Print exactly the lines from the one containing "Segment stroma →" through the last line of the records below, both included, and nothing else; omit any pictures.

### DATASET EXTRACT:
○ ○ ○
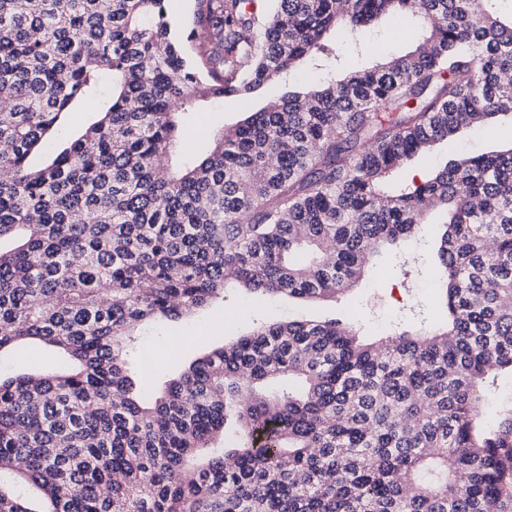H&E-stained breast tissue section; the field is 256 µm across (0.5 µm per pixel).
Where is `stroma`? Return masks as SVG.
<instances>
[{
  "label": "stroma",
  "instance_id": "35a3bbf8",
  "mask_svg": "<svg viewBox=\"0 0 512 512\" xmlns=\"http://www.w3.org/2000/svg\"><path fill=\"white\" fill-rule=\"evenodd\" d=\"M374 54H365L346 33L336 35L343 59L355 60L361 66H372L377 56L402 51L394 42L386 24L376 25L371 32ZM280 85L272 84L251 104L227 98L210 106L184 127L183 145L187 154L200 155L211 146L215 131L232 128L245 118L247 112L257 111L279 95ZM512 142V120L502 119L492 128L473 129L457 140L441 143L428 153L416 157L402 171L406 180H420L430 175L435 166L447 156L457 153H477L498 150ZM434 251L431 236H414L399 248L376 255L358 285L334 300L306 302L280 299L269 301L252 298L244 289L231 286L224 291V300L211 311L196 314L177 323H161L149 327L138 337L136 347L141 356L152 360L149 386L162 389L182 368L187 347L202 349L224 341V321L233 319L235 331H243L261 323H274L291 316L321 320L339 317L344 313L356 315L363 333L370 334L376 325L385 332L398 333L418 327H434L444 312L436 288L430 287L422 265Z\"/></svg>",
  "mask_w": 512,
  "mask_h": 512
}]
</instances>
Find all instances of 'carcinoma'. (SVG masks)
Segmentation results:
<instances>
[{
	"label": "carcinoma",
	"instance_id": "cac0c4a2",
	"mask_svg": "<svg viewBox=\"0 0 512 512\" xmlns=\"http://www.w3.org/2000/svg\"><path fill=\"white\" fill-rule=\"evenodd\" d=\"M189 61L167 0H0V354L57 350L0 378V512H512V146L393 183L433 144L512 115V18L497 0H194ZM414 49L341 62L377 21ZM287 91L173 160L178 118ZM97 119L60 151L69 107ZM54 156L42 168L33 150ZM442 328L364 341L336 319L261 326L160 392L131 370L152 319L238 284L314 301L429 233ZM40 507L29 505V490ZM51 366L46 350L36 344L18 349L11 357L2 359V372L18 373L44 372ZM486 401L483 406V414L491 418L501 404L512 402V377L510 374H500L493 386L486 391Z\"/></svg>",
	"mask_w": 512,
	"mask_h": 512
}]
</instances>
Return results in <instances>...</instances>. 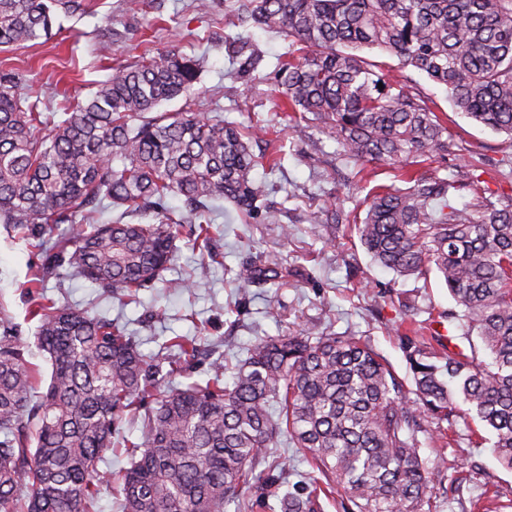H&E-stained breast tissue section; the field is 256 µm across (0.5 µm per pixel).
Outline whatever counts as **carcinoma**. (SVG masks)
<instances>
[{
  "label": "carcinoma",
  "mask_w": 512,
  "mask_h": 512,
  "mask_svg": "<svg viewBox=\"0 0 512 512\" xmlns=\"http://www.w3.org/2000/svg\"><path fill=\"white\" fill-rule=\"evenodd\" d=\"M81 10L83 0H0V46L40 39L57 12ZM229 14L237 28L288 41L275 83L284 118L311 113L346 155L400 169L408 187L370 193L365 217L345 222L375 264L400 277L436 271L461 307L448 325L477 337L489 360L473 344L442 354L438 331L416 341L404 318L395 331L407 336L409 390L360 339L301 330L252 345L229 383L216 362L205 383L181 387L170 381L200 353L197 338H173L178 358L165 370L112 320L36 301L27 319L51 367L39 400L30 350L0 336V512H97L104 485L119 492L123 512H224L231 503L247 512L252 497L279 512H320V499L340 491L348 512H433L447 461H422L414 434L420 420L446 421L460 402L512 471V202L479 196L455 207L469 184L416 169L448 154L454 120L410 76L394 80L359 55L377 48L397 58L401 70L444 86L455 113L512 136V0H235ZM203 68L175 48L117 66L47 135L19 78L1 74L0 224L48 253L49 269L134 301L169 269L184 221L166 210L151 224L101 222L102 209L137 213L169 197L198 209L257 208L266 186L251 173L278 157L255 156L254 133L188 111L153 114L190 91ZM212 235L207 221L191 227L204 251ZM286 272L251 264L239 277ZM125 412L141 415V435L124 443L130 467L105 474ZM282 438L313 468L304 487L274 475Z\"/></svg>",
  "instance_id": "1"
}]
</instances>
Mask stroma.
Listing matches in <instances>:
<instances>
[{
    "label": "stroma",
    "instance_id": "stroma-1",
    "mask_svg": "<svg viewBox=\"0 0 512 512\" xmlns=\"http://www.w3.org/2000/svg\"><path fill=\"white\" fill-rule=\"evenodd\" d=\"M225 0H153L134 13L128 0H88L85 14L61 19L50 38L20 46L0 47V72L25 75L34 89L39 111L62 114L68 101L95 91L118 65L135 64L147 52L178 45L189 56H205L206 65L189 96L162 104L165 112H194L200 119L223 115L240 129L269 128L253 143L254 153L283 151L275 170L256 168L252 176L264 181L267 195L259 210L240 214L227 202L216 203L211 222L217 259L193 247L186 235L175 241V260L162 280L142 290L135 303L103 292L85 278L63 273L49 275L47 296L87 308L124 325L136 336L141 351L169 361L163 345L174 336H191L197 322L207 334L201 354L183 366L176 381L204 382L214 361L235 365L261 339L303 329L317 336H354L380 353L400 378H407L403 342L393 331L400 304L410 317L425 323L430 316L455 310L456 303L437 274L428 280L400 278L372 263L356 233L332 225L331 215L359 207L372 186L391 184L397 170L385 163L362 164L344 155L325 124L306 115L287 124L277 106L270 81L288 48L278 34L248 29L247 43L229 54L224 37ZM111 43L110 53L100 46ZM455 144L429 168L431 174L477 181L479 189L512 195V170L502 159L512 157V137L456 117ZM275 210L276 222L266 218ZM289 237H282V229ZM250 260L284 264V280L260 285L237 278ZM44 254L29 251L0 228V308L12 318L14 340L31 342L35 324L25 318L31 296L28 279L39 271ZM194 277L197 288L183 286ZM367 289H360V282ZM476 420L449 417L451 447L438 449L436 421L423 422L417 446L423 461L444 452L449 483L436 499V512H470V501L494 487L499 498L490 512H512V472L502 469L489 447L471 442Z\"/></svg>",
    "mask_w": 512,
    "mask_h": 512
}]
</instances>
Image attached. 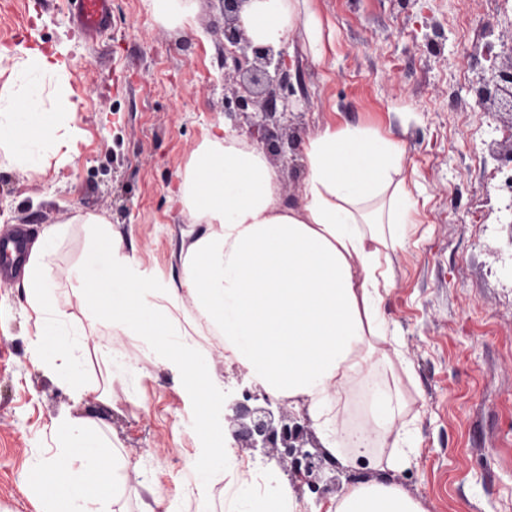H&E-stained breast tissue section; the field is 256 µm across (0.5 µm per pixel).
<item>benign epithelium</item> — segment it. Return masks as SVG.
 I'll list each match as a JSON object with an SVG mask.
<instances>
[{"instance_id": "1", "label": "benign epithelium", "mask_w": 512, "mask_h": 512, "mask_svg": "<svg viewBox=\"0 0 512 512\" xmlns=\"http://www.w3.org/2000/svg\"><path fill=\"white\" fill-rule=\"evenodd\" d=\"M224 11V66L246 79L243 93L224 97V112L252 114L251 137L269 152H281L274 129L294 113L285 91L290 87L289 66L285 54L271 46H257L247 37L240 21L246 0H219ZM488 74L479 77L478 96L490 103L495 112L512 114V42L502 44ZM224 422L233 440L231 447L259 452L261 459L275 462L281 470L310 481L330 471L323 487L312 489L323 495L341 483L351 484V476L337 466L327 451L305 448L310 418L303 413L291 416L286 402L263 390L245 389L239 395L224 397Z\"/></svg>"}]
</instances>
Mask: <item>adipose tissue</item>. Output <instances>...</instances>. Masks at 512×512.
Returning <instances> with one entry per match:
<instances>
[{"mask_svg": "<svg viewBox=\"0 0 512 512\" xmlns=\"http://www.w3.org/2000/svg\"><path fill=\"white\" fill-rule=\"evenodd\" d=\"M298 19V0H246L240 13L249 38L276 48ZM9 63L12 79L0 89V156L18 168L32 167L41 152L72 161L81 133L72 123L65 51L27 50ZM303 162L300 200L287 206L279 199V171L264 151L228 127L210 132L179 180L190 242L169 288L129 277L131 260L103 216L79 213L47 225L23 275L38 324L33 360L66 366L75 358L57 300L59 280L73 279L67 300L92 324L169 350L186 382L201 388L207 374L195 353V329L178 316L184 292L255 382L274 397L307 404L324 448L337 452L345 431L335 403L362 387L377 433L398 453L411 451L400 397L371 379L376 366L402 358L388 346L385 294L409 236L404 150L368 130L328 126L306 138ZM78 226L93 235L89 262L106 265L109 276L84 277L56 265ZM52 434L63 454L47 466L40 512H113L120 495L107 481L116 461L97 420L63 414ZM333 512L423 510L402 488L376 482L346 487Z\"/></svg>", "mask_w": 512, "mask_h": 512, "instance_id": "adipose-tissue-1", "label": "adipose tissue"}]
</instances>
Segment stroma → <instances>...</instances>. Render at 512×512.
I'll return each instance as SVG.
<instances>
[{"label":"stroma","instance_id":"35a3bbf8","mask_svg":"<svg viewBox=\"0 0 512 512\" xmlns=\"http://www.w3.org/2000/svg\"><path fill=\"white\" fill-rule=\"evenodd\" d=\"M0 0V42L31 26V44L65 49L70 99L78 106L79 154L28 169L0 166V235L26 225L30 238L78 212L105 216L132 259L131 277L169 287L178 274L187 219L173 196L194 151L214 127L242 130L224 98L241 91L224 71V19L217 0H196L193 24L158 20L151 0H112L106 35L72 24L74 0ZM324 57L304 24L284 52L297 76L291 123L310 135L328 125L373 130L399 142L415 197L409 239L394 262L387 316L404 367L379 369L397 387L415 447L389 466L390 445L371 462L337 463L356 481L401 487L426 512H512V226L500 223L502 175L495 156L512 148V114L489 111L475 83L486 50L512 41V0H307ZM302 152L270 155L279 198L296 201ZM73 327L104 349L89 353L88 381L111 379L112 402L74 397L31 359L37 325L22 275L0 282V512H37L41 462L53 456L59 414L95 417L120 460L114 480L126 512H242V477L262 493L296 485L275 465L237 448L213 470L205 502L190 494L192 462L206 456L223 422L200 431L205 408L178 362L137 336L90 327L77 305ZM197 356L216 393L251 385L247 370L200 323Z\"/></svg>","mask_w":512,"mask_h":512}]
</instances>
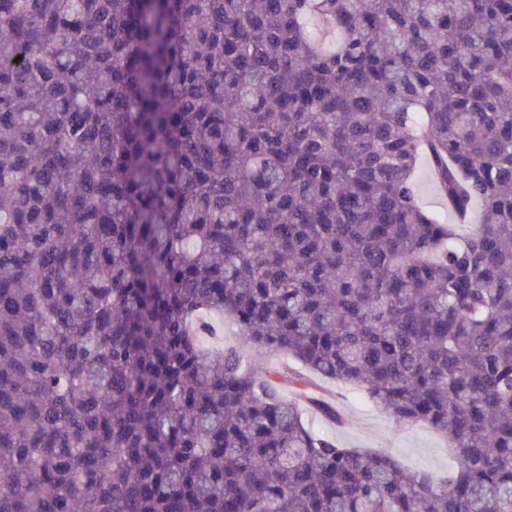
○ ○ ○
### TASK OUTPUT:
Segment stroma → <instances>...</instances>. Render at 512×512.
I'll return each instance as SVG.
<instances>
[{"label":"stroma","instance_id":"35a3bbf8","mask_svg":"<svg viewBox=\"0 0 512 512\" xmlns=\"http://www.w3.org/2000/svg\"><path fill=\"white\" fill-rule=\"evenodd\" d=\"M0 0V42L31 26V44L65 49L70 99L78 106L79 154L28 169L0 166V235L26 225L30 238L78 212L105 216L132 259L131 277L169 287L178 274L187 219L173 196L194 151L214 127L242 130L224 98L241 91L224 71V19L217 0H196L193 24L158 20L151 0H112L106 35L72 24L74 0ZM324 57L304 24L284 52L297 76L291 123L310 135L328 125L373 130L399 142L415 197L409 239L394 262L387 316L404 367L379 369L397 387L415 447L389 466L390 445L371 462L337 463L356 481L401 487L426 512H512V226L500 223L502 175L495 156L512 148V114L489 111L475 83L486 50L512 41V0H307ZM302 152L270 155L279 198L296 201ZM73 327L104 349L89 353L88 381L111 379L112 402L74 397L31 359L37 325L22 275L0 282V512H37L41 462L53 456L59 414L95 417L120 460L114 480L126 512H242V477L262 493L296 485L275 465L237 448L213 470L205 502L190 494L192 462L206 456L223 422L200 431L205 408L178 362L137 336L90 327L77 305ZM197 356L216 393L251 385L247 370L200 323Z\"/></svg>","mask_w":512,"mask_h":512}]
</instances>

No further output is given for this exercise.